## WHAT TO WORK ON:
The reply is to be an exact repetition of the entries that follow, with each picture left out.

(Object change descriptions)
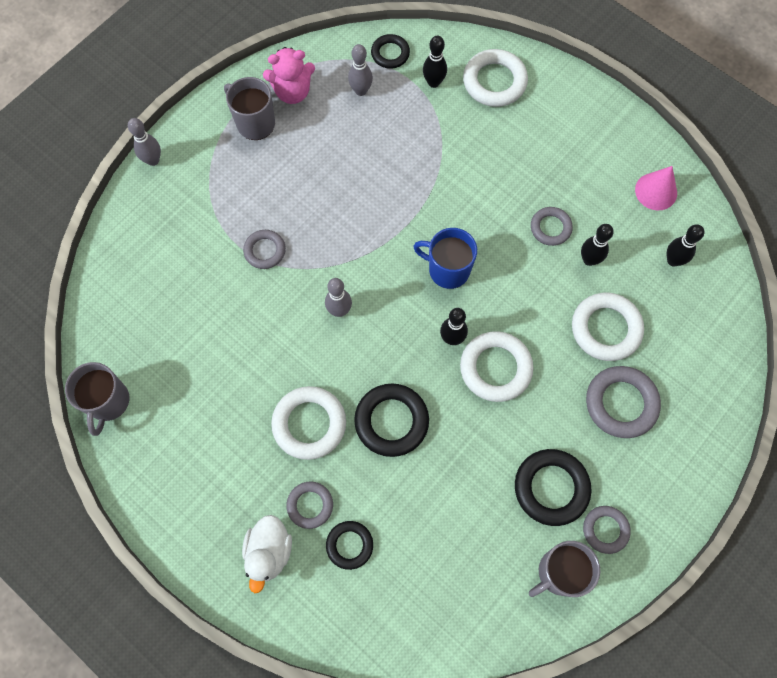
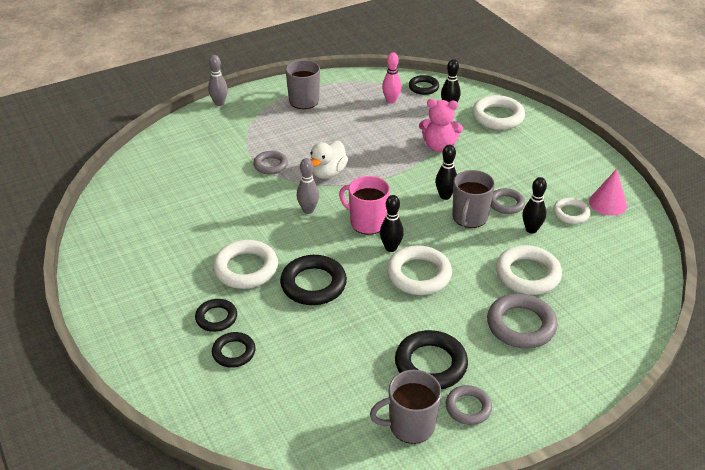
camera: 20 degrees right, 30 degrees down
grey mug [65,362,129,436] -> grey mug moved to [452,170,495,228]
white duck [242,515,292,593] -> white duck moved to [310,141,348,179]
pink teddy bear [263,47,315,104] -> pink teddy bear moved to [419,99,463,152]
grey ring [286,482,333,529] -> black ring [195,299,237,332]
grey bowling pin [348,44,373,96] -> pink bowling pin [382,52,402,104]
blue mug [413,228,477,289] -> none
black bowling pin [667,224,704,267] -> black bowling pin moved to [435,144,457,200]
none -> pink mug [339,176,390,235]
none -> white ring [553,198,591,224]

## EXERCISE OUTPUT:
camera: 20 degrees right, 30 degrees down
grey mug [65,362,129,436] -> grey mug moved to [452,170,495,228]
white duck [242,515,292,593] -> white duck moved to [310,141,348,179]
pink teddy bear [263,47,315,104] -> pink teddy bear moved to [419,99,463,152]
grey ring [286,482,333,529] -> black ring [195,299,237,332]
grey bowling pin [348,44,373,96] -> pink bowling pin [382,52,402,104]
blue mug [413,228,477,289] -> none
black bowling pin [667,224,704,267] -> black bowling pin moved to [435,144,457,200]
none -> pink mug [339,176,390,235]
none -> white ring [553,198,591,224]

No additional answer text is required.